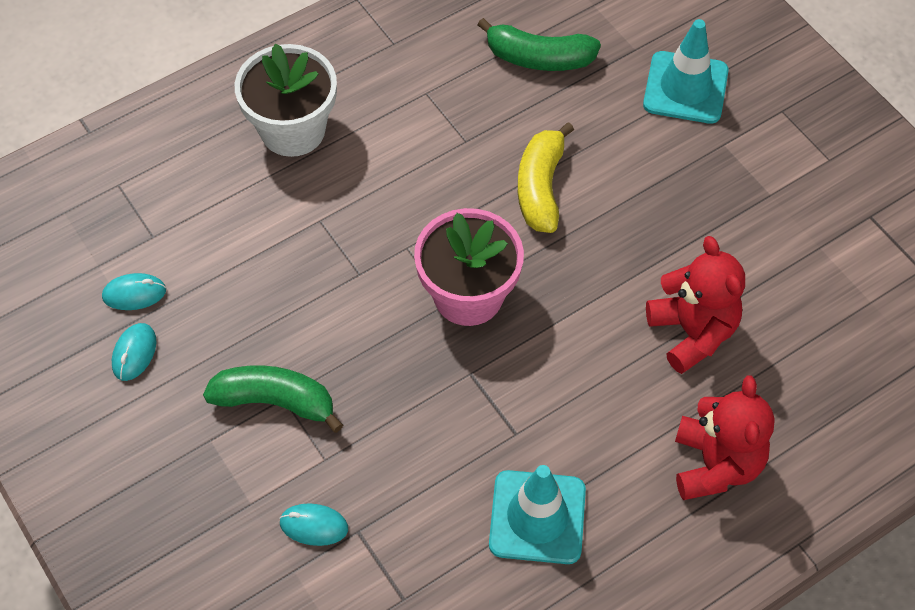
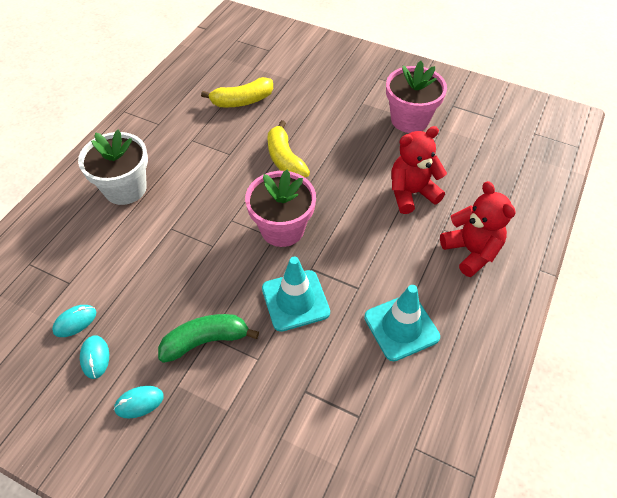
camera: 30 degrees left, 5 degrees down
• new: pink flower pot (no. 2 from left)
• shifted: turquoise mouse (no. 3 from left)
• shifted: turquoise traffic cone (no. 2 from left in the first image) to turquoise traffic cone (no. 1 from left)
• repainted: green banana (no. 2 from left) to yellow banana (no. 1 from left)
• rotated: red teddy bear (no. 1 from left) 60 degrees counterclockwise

============

Review the material and copy each line in which the word "turquoise" appears.

• shifted: turquoise mouse (no. 3 from left)
• shifted: turquoise traffic cone (no. 2 from left in the first image) to turquoise traffic cone (no. 1 from left)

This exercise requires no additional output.